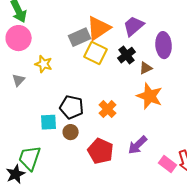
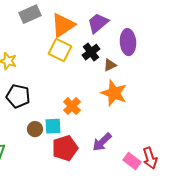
gray rectangle: (80, 37) -> (30, 14), moved
black pentagon: (72, 107) -> (18, 96), moved
cyan square: (49, 122) -> (53, 126), moved
red pentagon: (101, 151) -> (65, 148), turned 30

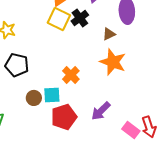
black cross: (91, 52) -> (80, 18), moved

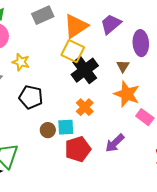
black cross: (80, 18) -> (85, 70), moved, size x1.5
brown triangle: (109, 34) -> (123, 66), turned -32
pink rectangle: (131, 130) -> (145, 117), moved

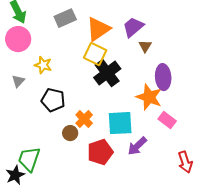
purple ellipse: (141, 43) -> (163, 77), moved
brown triangle: (123, 66) -> (145, 46), moved
orange cross: (85, 107) -> (84, 119), moved
cyan square: (66, 127) -> (120, 123), moved, size x1.5

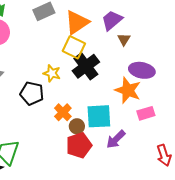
yellow star: (43, 65) -> (52, 73), moved
purple ellipse: (163, 77) -> (142, 70), turned -75
pink rectangle: (167, 120) -> (146, 113), turned -54
brown circle: (70, 133) -> (77, 126), moved

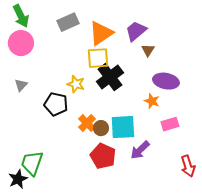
yellow square: (74, 47) -> (98, 58), turned -30
orange star: (128, 90) -> (152, 101), size x0.6
brown circle: (77, 126) -> (101, 128), moved
red pentagon: (79, 145) -> (103, 156), turned -30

YOUR OBJECTIVE
Reproduce every line of the listing above in which the string "purple" appears.

TASK RESPONSE
purple ellipse: (141, 43) -> (163, 77), moved
purple ellipse: (163, 77) -> (142, 70), turned -75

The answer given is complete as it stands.